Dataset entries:
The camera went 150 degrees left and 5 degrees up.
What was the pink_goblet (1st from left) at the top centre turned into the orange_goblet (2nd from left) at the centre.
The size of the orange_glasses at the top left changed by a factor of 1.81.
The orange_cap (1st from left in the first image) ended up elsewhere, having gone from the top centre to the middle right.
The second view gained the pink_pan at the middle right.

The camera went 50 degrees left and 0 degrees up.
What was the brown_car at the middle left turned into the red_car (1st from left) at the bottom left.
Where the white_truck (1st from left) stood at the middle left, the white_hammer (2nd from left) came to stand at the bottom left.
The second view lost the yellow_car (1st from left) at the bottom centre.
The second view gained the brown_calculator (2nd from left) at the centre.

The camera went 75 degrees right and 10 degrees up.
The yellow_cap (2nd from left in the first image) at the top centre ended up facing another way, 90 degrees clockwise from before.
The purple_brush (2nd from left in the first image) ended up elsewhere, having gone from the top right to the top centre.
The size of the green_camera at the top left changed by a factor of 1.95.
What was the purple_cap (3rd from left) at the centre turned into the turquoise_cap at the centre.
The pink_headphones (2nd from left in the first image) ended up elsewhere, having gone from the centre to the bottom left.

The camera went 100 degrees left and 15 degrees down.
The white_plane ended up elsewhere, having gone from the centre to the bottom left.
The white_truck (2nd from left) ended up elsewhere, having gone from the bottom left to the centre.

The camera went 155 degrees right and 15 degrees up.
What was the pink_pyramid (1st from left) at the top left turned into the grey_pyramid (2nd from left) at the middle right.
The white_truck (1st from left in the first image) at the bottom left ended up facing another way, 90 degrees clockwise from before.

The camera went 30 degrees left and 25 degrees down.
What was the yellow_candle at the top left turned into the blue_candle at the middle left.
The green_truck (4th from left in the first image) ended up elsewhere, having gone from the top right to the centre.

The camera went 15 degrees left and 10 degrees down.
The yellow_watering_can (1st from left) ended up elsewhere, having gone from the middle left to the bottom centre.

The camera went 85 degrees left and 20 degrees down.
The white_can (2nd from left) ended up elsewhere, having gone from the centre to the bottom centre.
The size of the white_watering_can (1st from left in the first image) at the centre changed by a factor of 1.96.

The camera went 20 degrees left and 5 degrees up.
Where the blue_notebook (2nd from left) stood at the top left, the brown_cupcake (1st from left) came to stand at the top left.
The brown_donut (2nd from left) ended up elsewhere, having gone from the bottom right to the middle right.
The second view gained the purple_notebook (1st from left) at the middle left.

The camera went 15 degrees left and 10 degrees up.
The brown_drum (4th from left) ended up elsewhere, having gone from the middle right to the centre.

§ **Brief**
Line by line, reproduce the records above exactly.

§ **Your response**
The camera went 150 degrees left and 5 degrees up.
What was the pink_goblet (1st from left) at the top centre turned into the orange_goblet (2nd from left) at the centre.
The size of the orange_glasses at the top left changed by a factor of 1.81.
The orange_cap (1st from left in the first image) ended up elsewhere, having gone from the top centre to the middle right.
The second view gained the pink_pan at the middle right.

The camera went 50 degrees left and 0 degrees up.
What was the brown_car at the middle left turned into the red_car (1st from left) at the bottom left.
Where the white_truck (1st from left) stood at the middle left, the white_hammer (2nd from left) came to stand at the bottom left.
The second view lost the yellow_car (1st from left) at the bottom centre.
The second view gained the brown_calculator (2nd from left) at the centre.

The camera went 75 degrees right and 10 degrees up.
The yellow_cap (2nd from left in the first image) at the top centre ended up facing another way, 90 degrees clockwise from before.
The purple_brush (2nd from left in the first image) ended up elsewhere, having gone from the top right to the top centre.
The size of the green_camera at the top left changed by a factor of 1.95.
What was the purple_cap (3rd from left) at the centre turned into the turquoise_cap at the centre.
The pink_headphones (2nd from left in the first image) ended up elsewhere, having gone from the centre to the bottom left.

The camera went 100 degrees left and 15 degrees down.
The white_plane ended up elsewhere, having gone from the centre to the bottom left.
The white_truck (2nd from left) ended up elsewhere, having gone from the bottom left to the centre.

The camera went 155 degrees right and 15 degrees up.
What was the pink_pyramid (1st from left) at the top left turned into the grey_pyramid (2nd from left) at the middle right.
The white_truck (1st from left in the first image) at the bottom left ended up facing another way, 90 degrees clockwise from before.

The camera went 30 degrees left and 25 degrees down.
What was the yellow_candle at the top left turned into the blue_candle at the middle left.
The green_truck (4th from left in the first image) ended up elsewhere, having gone from the top right to the centre.

The camera went 15 degrees left and 10 degrees down.
The yellow_watering_can (1st from left) ended up elsewhere, having gone from the middle left to the bottom centre.

The camera went 85 degrees left and 20 degrees down.
The white_can (2nd from left) ended up elsewhere, having gone from the centre to the bottom centre.
The size of the white_watering_can (1st from left in the first image) at the centre changed by a factor of 1.96.

The camera went 20 degrees left and 5 degrees up.
Where the blue_notebook (2nd from left) stood at the top left, the brown_cupcake (1st from left) came to stand at the top left.
The brown_donut (2nd from left) ended up elsewhere, having gone from the bottom right to the middle right.
The second view gained the purple_notebook (1st from left) at the middle left.

The camera went 15 degrees left and 10 degrees up.
The brown_drum (4th from left) ended up elsewhere, having gone from the middle right to the centre.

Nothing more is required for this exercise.